Task statement
Retype the line with "(458, 309) = (597, 331): brown" exactly. Then retype every line after it through the end of the entries below, and nothing more, leaving out pictures.

::: Extracted records

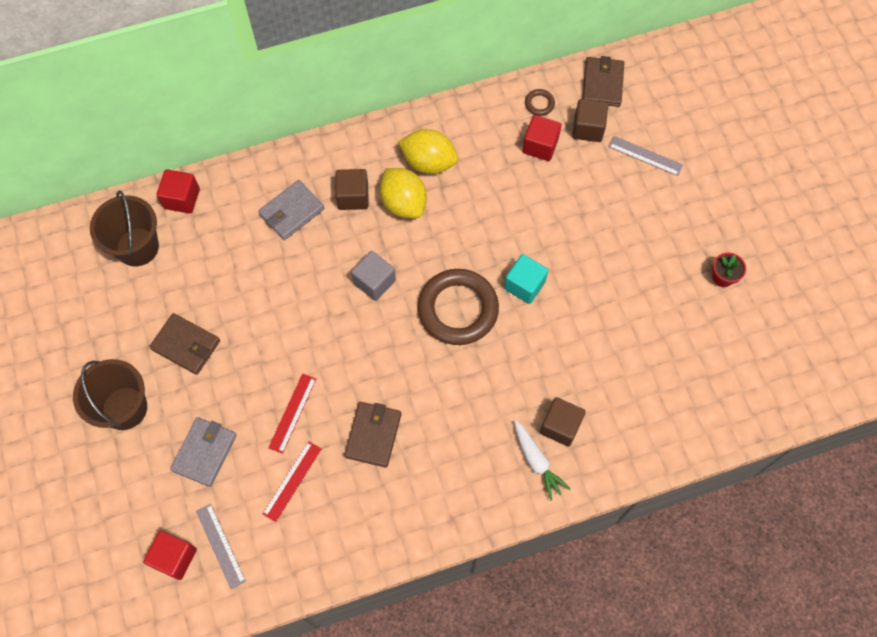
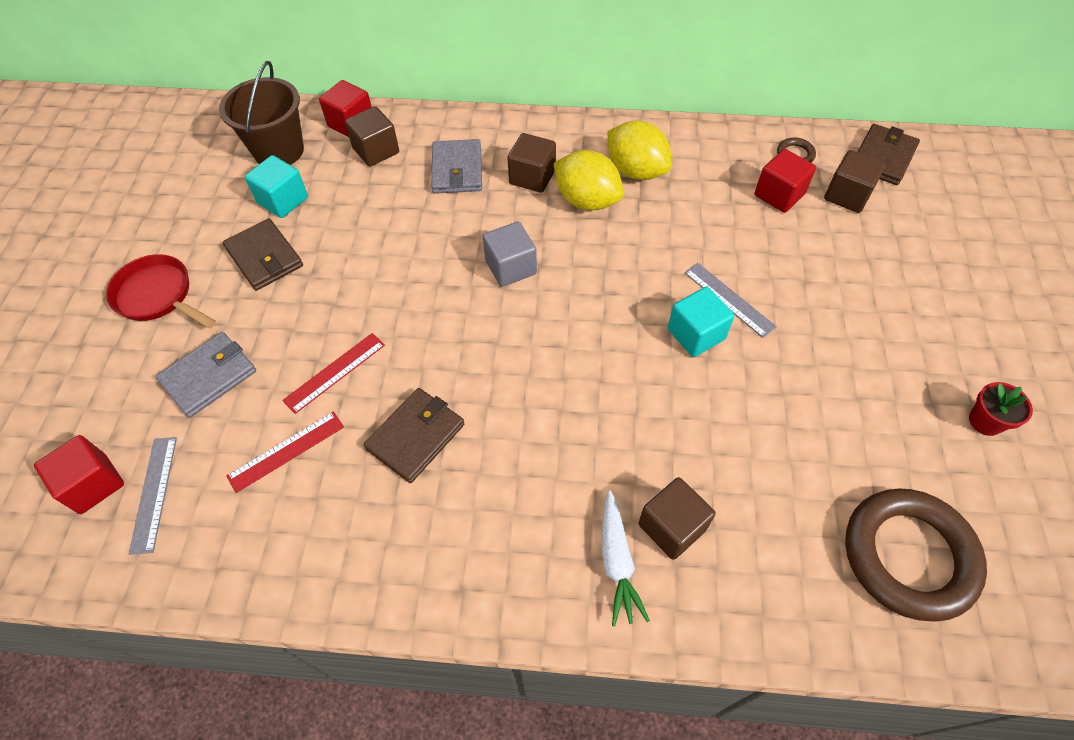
camera: 25 degrees right, 10 degrees down
(124, 408) = (158, 296): brown bucket -> red pan
(169, 291) = (283, 200): none -> turquoise cube
(217, 217) = (376, 150): none -> brown cube
(292, 211) = (457, 170): grey wallet -> grey wallet turned 75 degrees counterclockwise
(403, 203) = (587, 200): yellow lemon -> yellow lemon turned 45 degrees counterclockwise
(458, 309) = (597, 331): brown ring -> brown ring (908, 556)
(645, 156) = (914, 245): grey ruler -> grey ruler (729, 299)

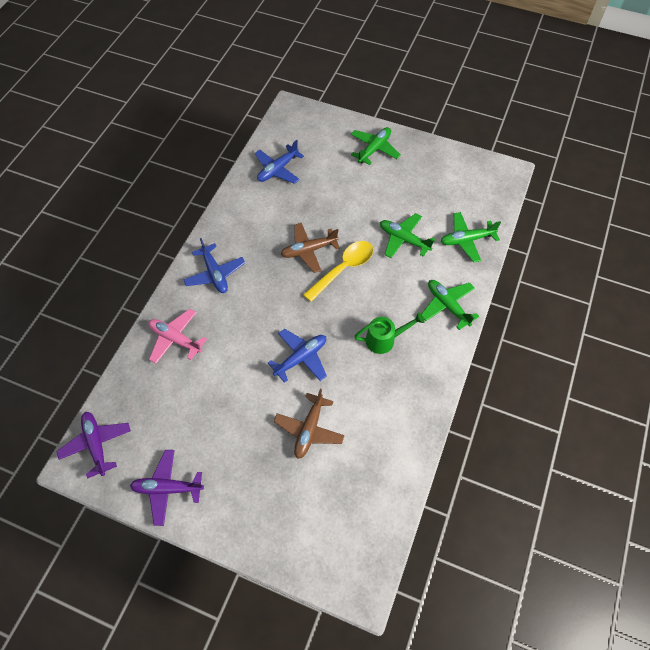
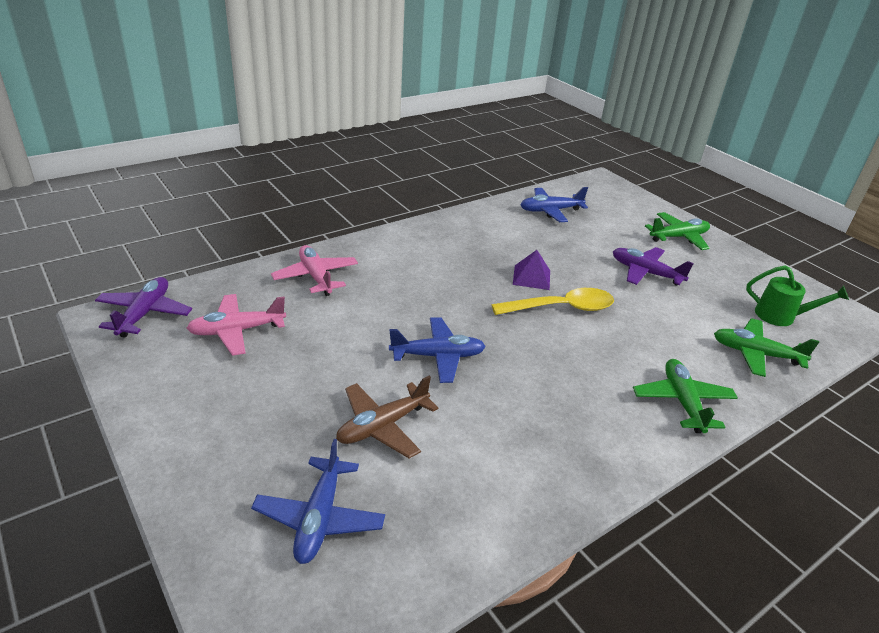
camera: 30 degrees right, 25 degrees down
(167, 488) = (164, 388): purple plane -> purple plane (645, 273)
(168, 418) = (237, 331): none -> pink plane
(215, 273) = (409, 250): blue plane -> blue plane (319, 518)
(309, 250) = (531, 277): brown plane -> purple pyramid
(385, 340) = (563, 392): green watering can -> green watering can (781, 316)
(404, 239) = (662, 317): green plane -> none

::::::

Output of the exercise
(458, 309) = (597, 331): brown ring -> brown ring (908, 556)
(645, 156) = (914, 245): grey ruler -> grey ruler (729, 299)

camera: 30 degrees right, 25 degrees down
(167, 488) = (164, 388): purple plane -> purple plane (645, 273)
(168, 418) = (237, 331): none -> pink plane
(215, 273) = (409, 250): blue plane -> blue plane (319, 518)
(309, 250) = (531, 277): brown plane -> purple pyramid
(385, 340) = (563, 392): green watering can -> green watering can (781, 316)
(404, 239) = (662, 317): green plane -> none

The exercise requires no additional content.